_Problem:_ Only the images are to be dropped; the records themselves must be repeated exactly.

_Data provided:_
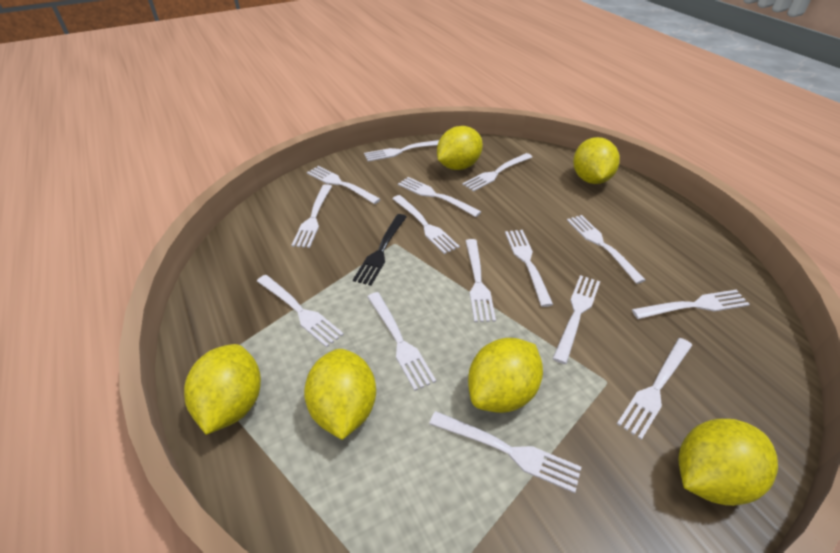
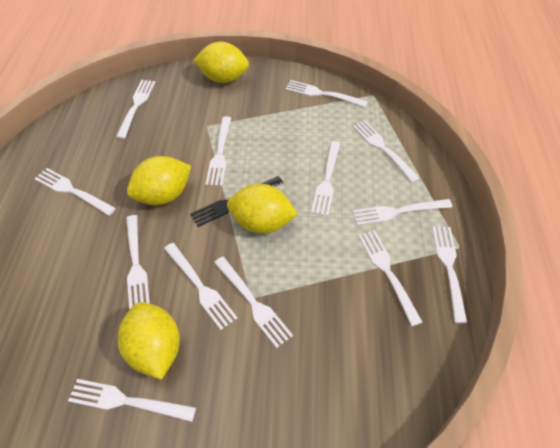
white fork: 15 -> 13
yellow lemon: 6 -> 4

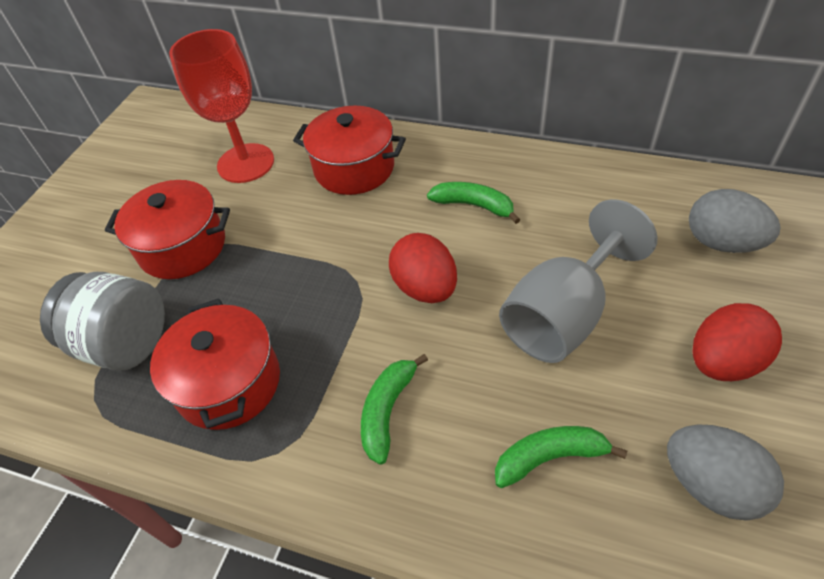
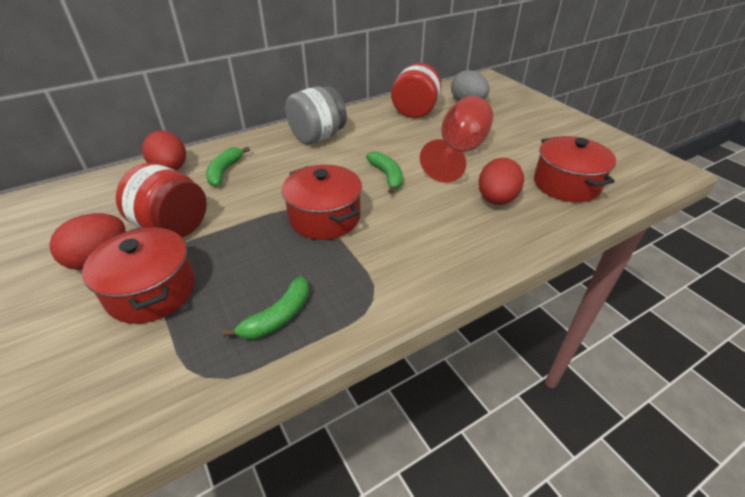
grey egg: 2 -> 1
grey goblet: 1 -> 0
red egg: 2 -> 3
red jar: 0 -> 2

_Answer to this task:_
white fork: 15 -> 13
yellow lemon: 6 -> 4

grey egg: 2 -> 1
grey goblet: 1 -> 0
red egg: 2 -> 3
red jar: 0 -> 2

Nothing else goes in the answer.